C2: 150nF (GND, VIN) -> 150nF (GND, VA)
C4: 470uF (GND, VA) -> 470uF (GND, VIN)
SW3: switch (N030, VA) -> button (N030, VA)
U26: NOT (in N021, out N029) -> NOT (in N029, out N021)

▬▬▬

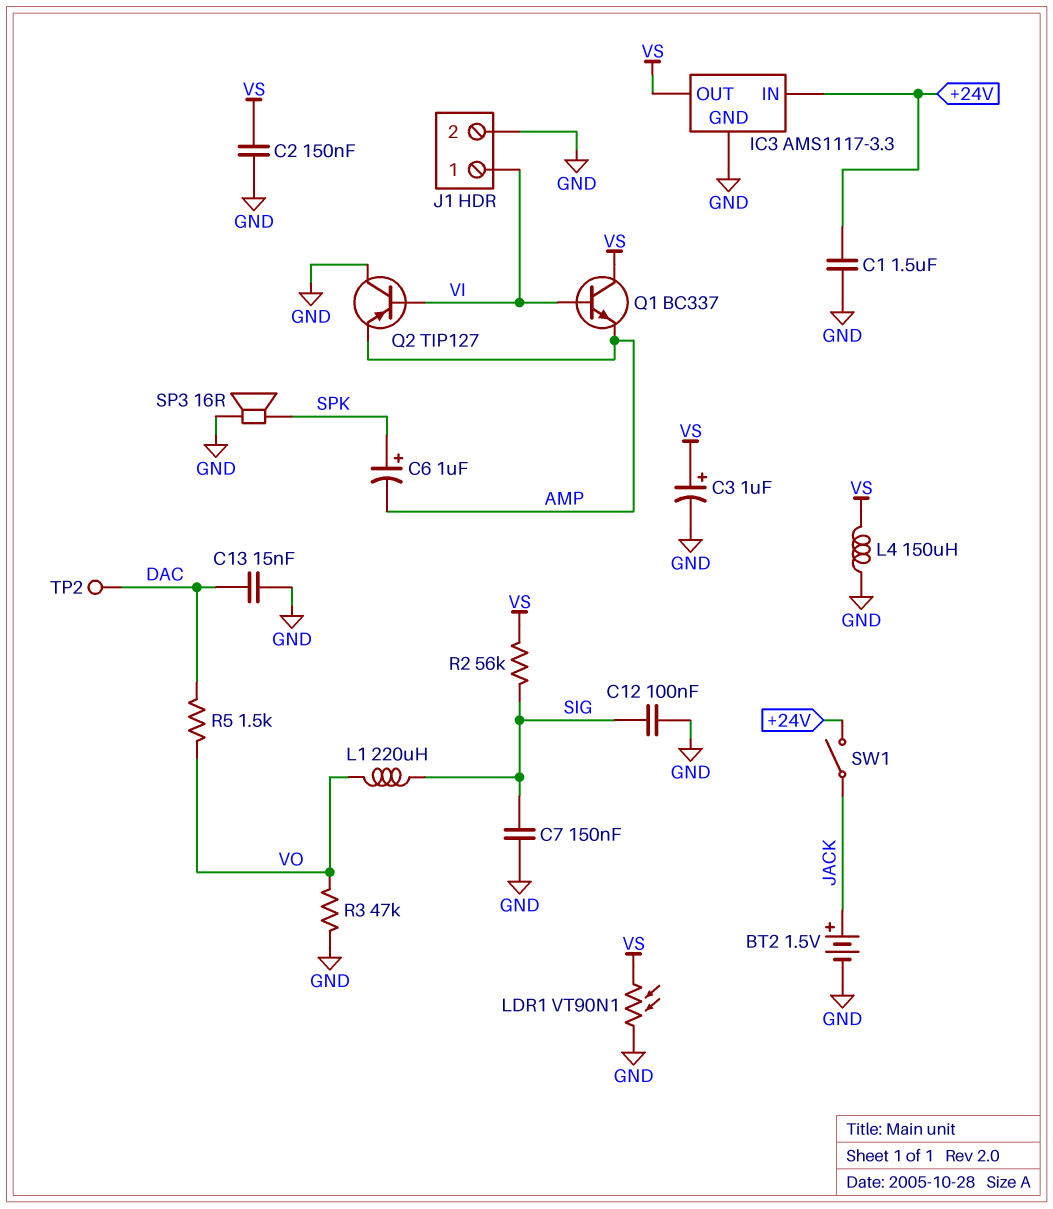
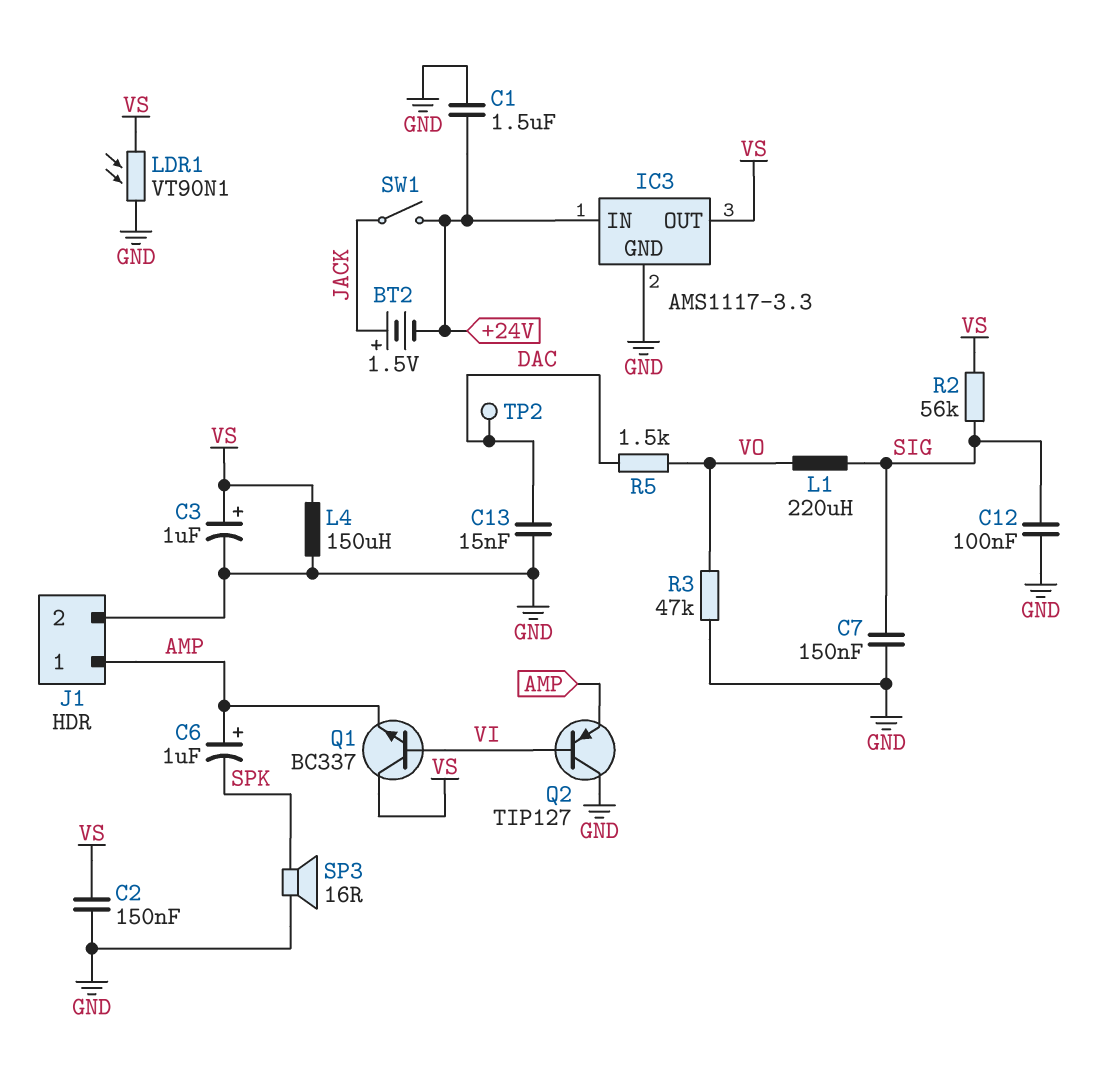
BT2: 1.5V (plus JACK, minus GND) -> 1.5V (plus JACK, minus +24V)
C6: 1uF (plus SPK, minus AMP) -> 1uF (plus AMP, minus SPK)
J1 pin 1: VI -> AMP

▬▬▬

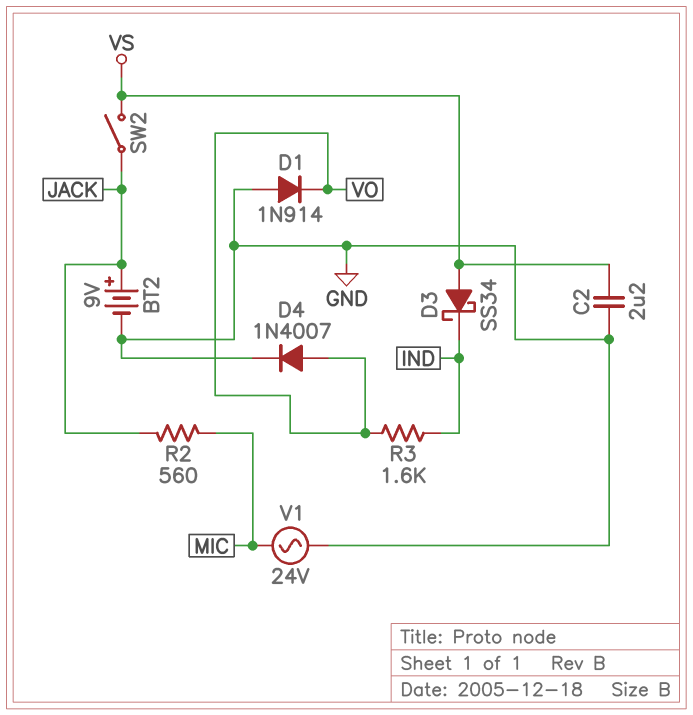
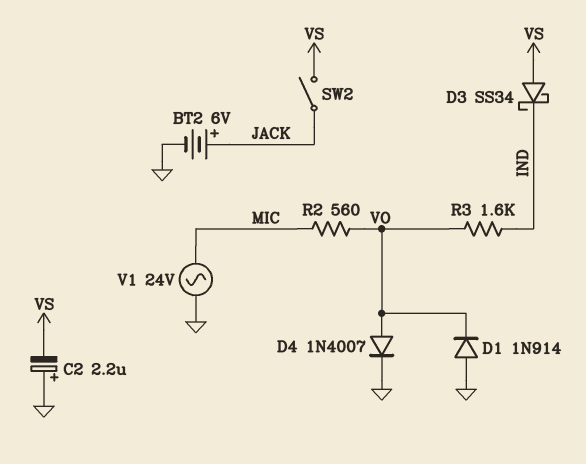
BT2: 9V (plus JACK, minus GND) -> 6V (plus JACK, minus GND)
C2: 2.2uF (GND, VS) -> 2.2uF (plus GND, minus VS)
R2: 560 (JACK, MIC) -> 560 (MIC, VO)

▬▬▬

• [WHAT YOU ARE ASKED TO DO]:
Keep both end lines and retype everything in the records above from the line containing "SW3: switch (N030, VA) -> button (N030, VA)" through the line containing "U26: NOT (in", exactly, with nothing else.

• [ANSWER FOR THIS EXERCISE]:
SW3: switch (N030, VA) -> button (N030, VA)
U26: NOT (in N021, out N029) -> NOT (in N029, out N021)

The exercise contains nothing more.